_Prompt_.
Quote exactly the lines from the one with "C204: 15nF (N_4, VA) -> none" to the end of the data, both included; omit the pictures.

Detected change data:
= Beginning of Section =
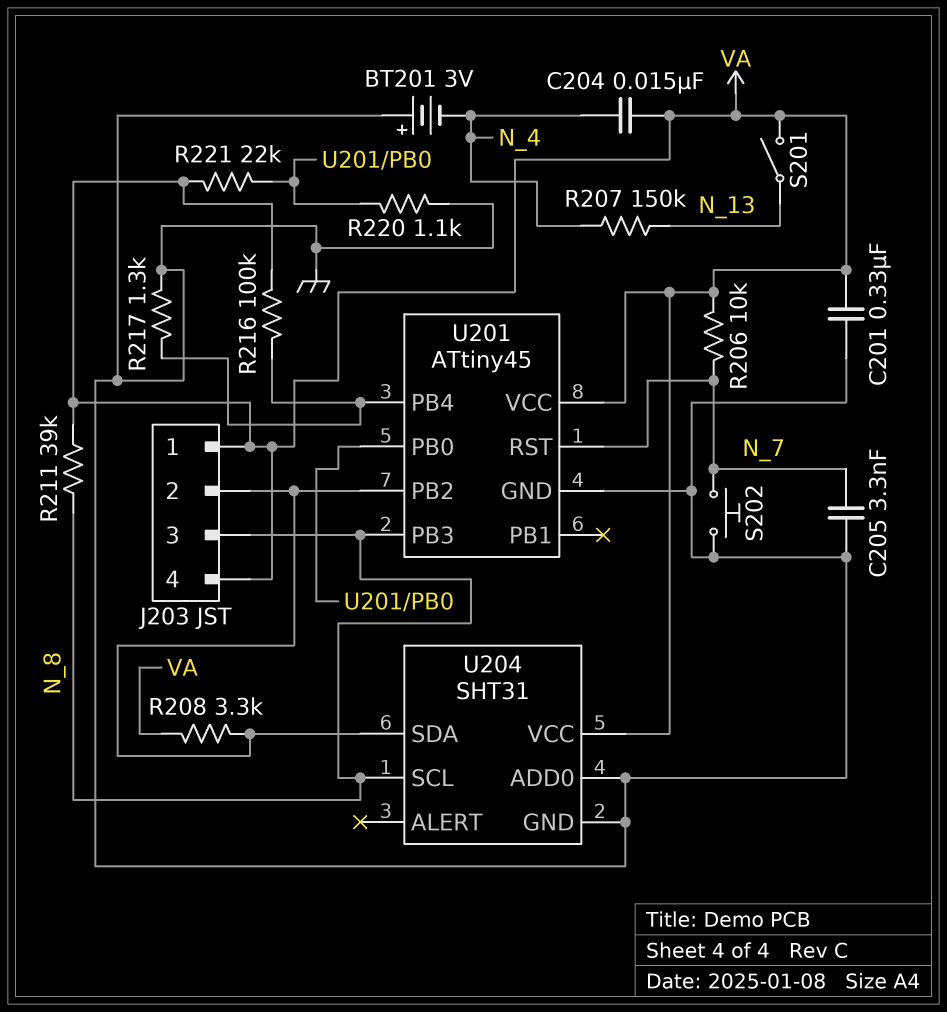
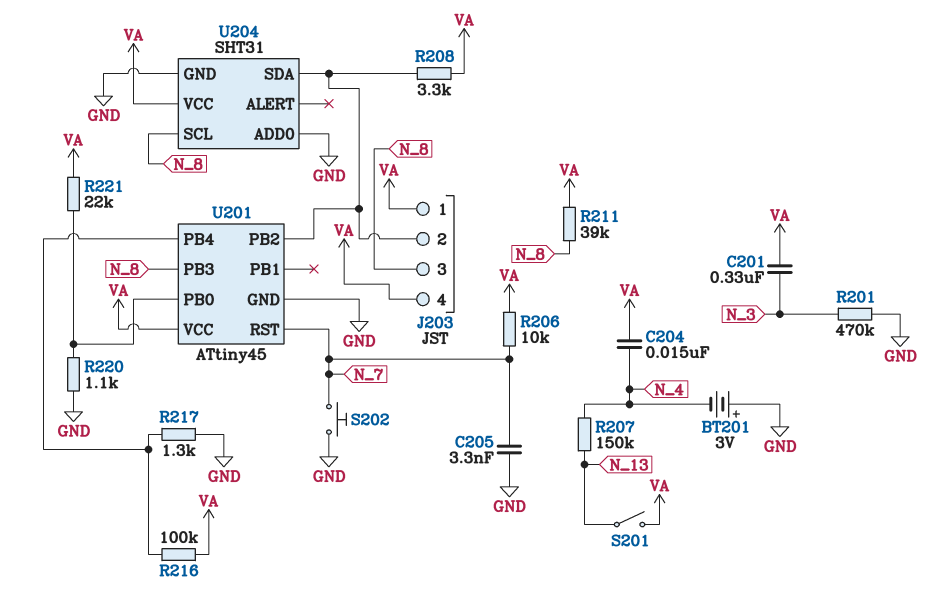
C201: 330nF (GND, VA) -> 330nF (N_3, VA)
R201: none -> 470k (GND, N_3)

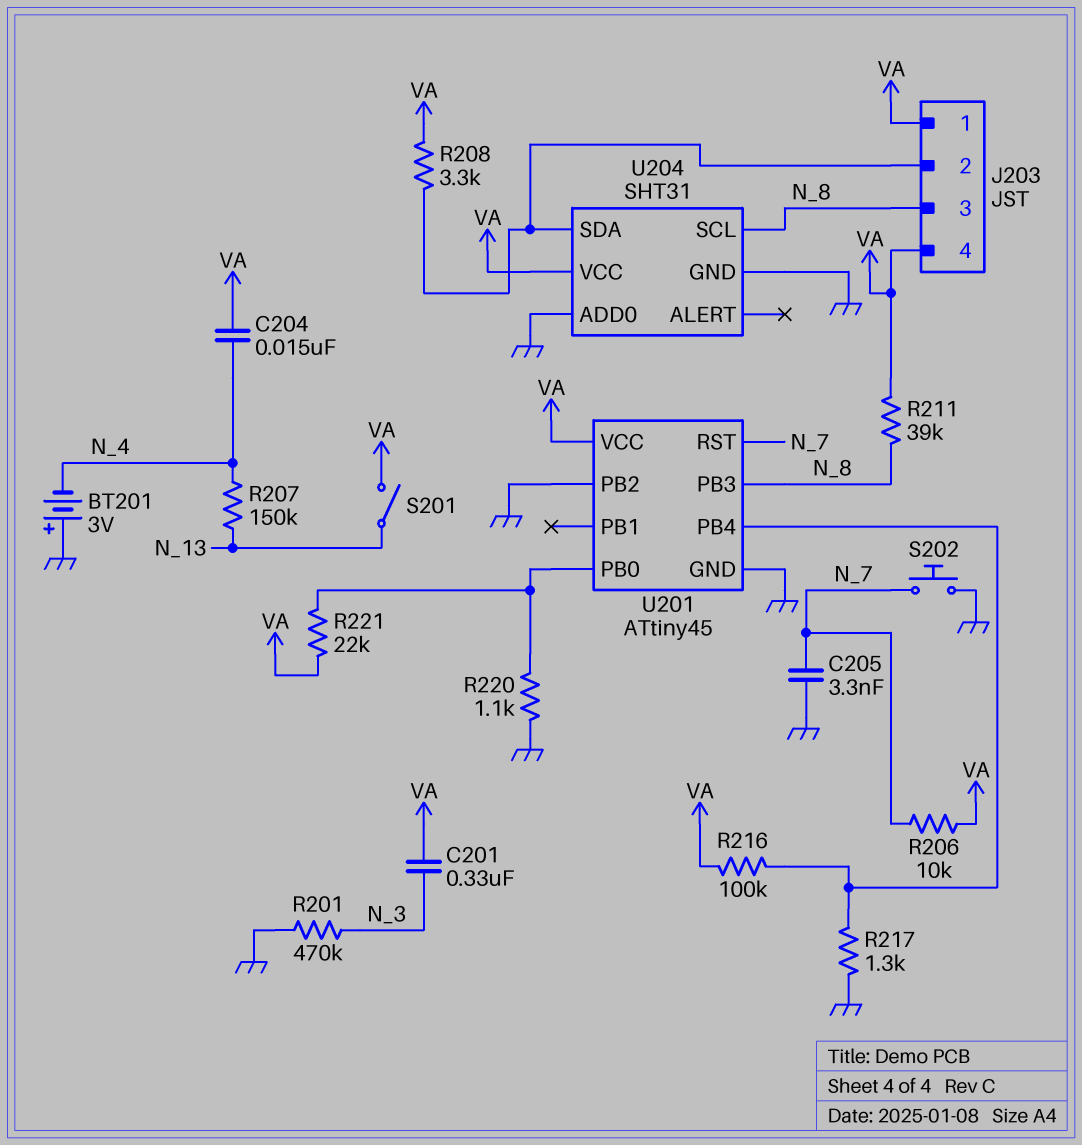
U201 pin PB2: J203/2 -> GND

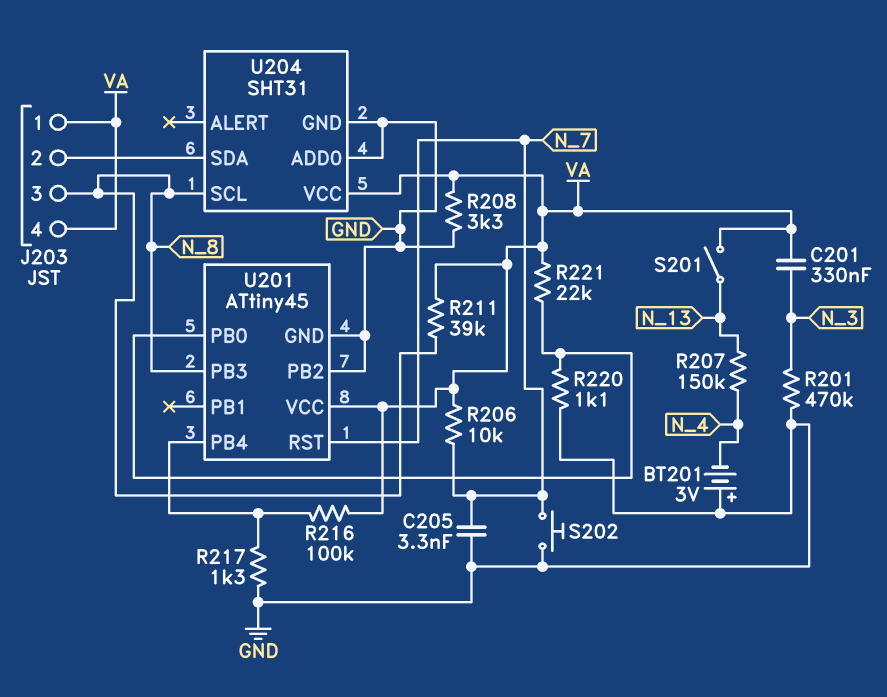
C204: 15nF (N_4, VA) -> none
R208: 3.3k (J203/2, VA) -> 3.3k (GND, VA)

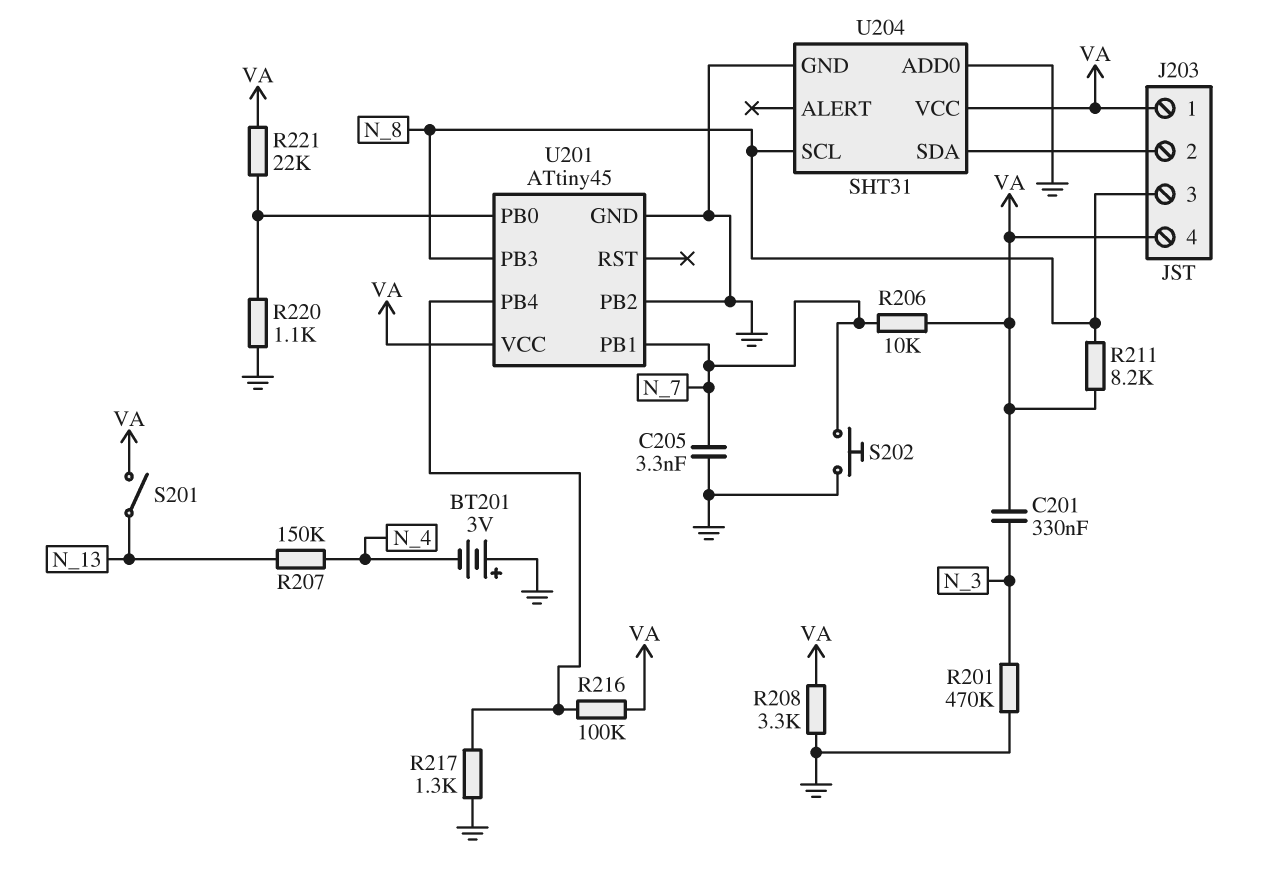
R211: 39k (N_8, VA) -> 8.2k (N_8, VA)
U201 pin PB1: none -> N_7
U201 pin RST: N_7 -> none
= End of Section =
_Answer space_.
C204: 15nF (N_4, VA) -> none
R208: 3.3k (J203/2, VA) -> 3.3k (GND, VA)

R211: 39k (N_8, VA) -> 8.2k (N_8, VA)
U201 pin PB1: none -> N_7
U201 pin RST: N_7 -> none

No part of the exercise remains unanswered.